| ACTIVITY |
Retype only what runs from the line that contains "(88, 248) = (159, 750): pink egg -> none" through the last line of the listing below, both lines included.

| STORED DATA |
^^^^^^^^
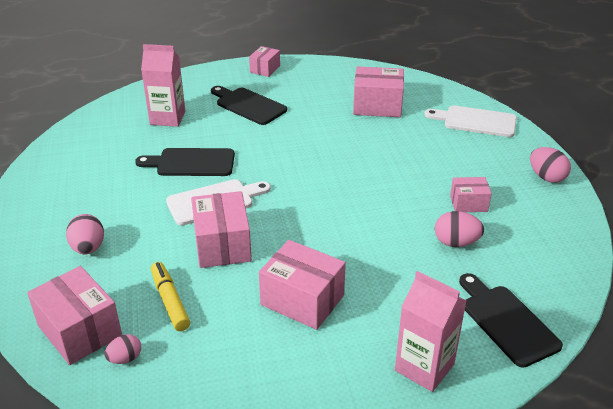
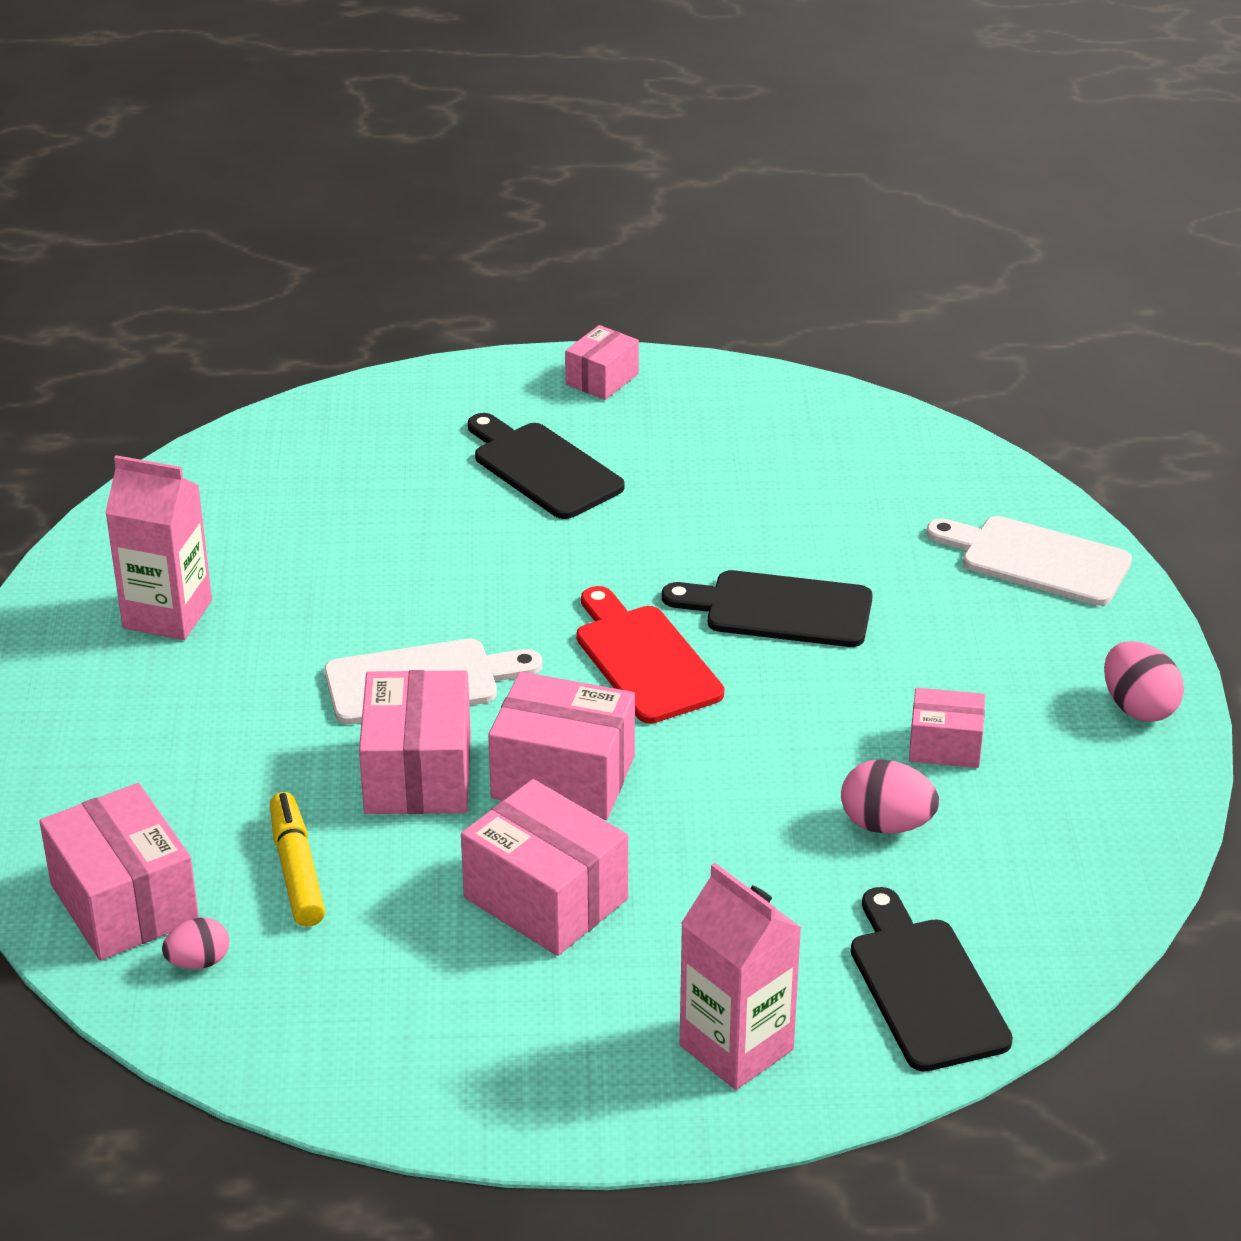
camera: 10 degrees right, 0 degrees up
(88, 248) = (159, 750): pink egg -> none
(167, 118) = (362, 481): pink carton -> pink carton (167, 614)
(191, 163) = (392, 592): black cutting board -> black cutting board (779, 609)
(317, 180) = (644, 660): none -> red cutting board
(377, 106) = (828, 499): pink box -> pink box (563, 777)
^^^^^^^^
| ANSWER SPACE |
(88, 248) = (159, 750): pink egg -> none
(167, 118) = (362, 481): pink carton -> pink carton (167, 614)
(191, 163) = (392, 592): black cutting board -> black cutting board (779, 609)
(317, 180) = (644, 660): none -> red cutting board
(377, 106) = (828, 499): pink box -> pink box (563, 777)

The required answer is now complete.